(SUPPLIED MATERIAL)

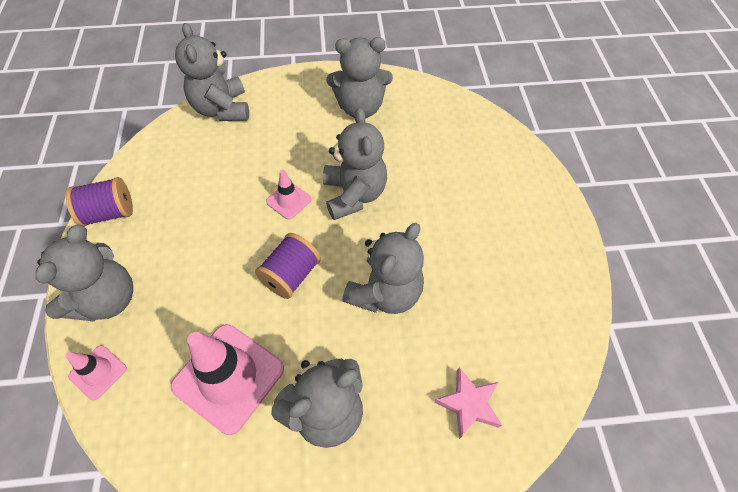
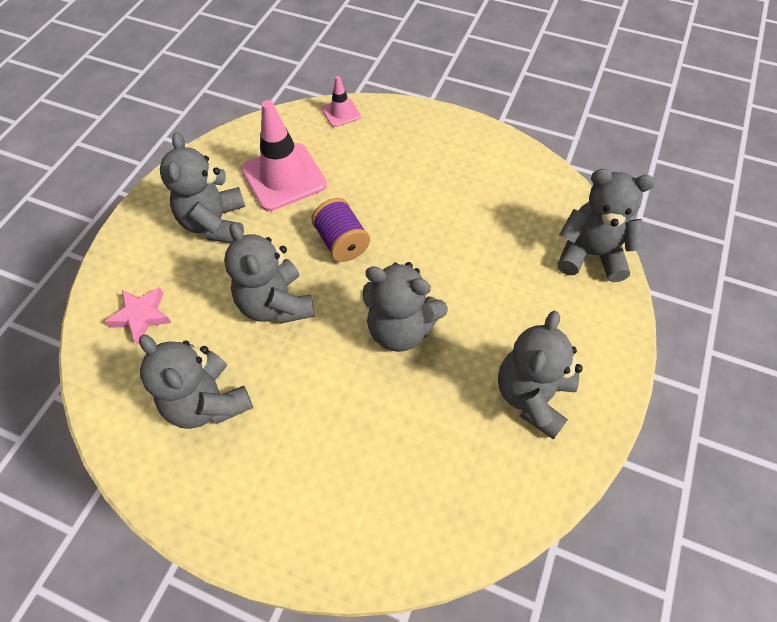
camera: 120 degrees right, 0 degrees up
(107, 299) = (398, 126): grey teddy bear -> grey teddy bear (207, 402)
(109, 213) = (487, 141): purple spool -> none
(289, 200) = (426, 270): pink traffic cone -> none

(End SUPPLIED MATERIAL)

WORK TASK
Since only the text is needed, retype the data above exactly and omit the pictures.

FINAL ANSWER
camera: 120 degrees right, 0 degrees up
(107, 299) = (398, 126): grey teddy bear -> grey teddy bear (207, 402)
(109, 213) = (487, 141): purple spool -> none
(289, 200) = (426, 270): pink traffic cone -> none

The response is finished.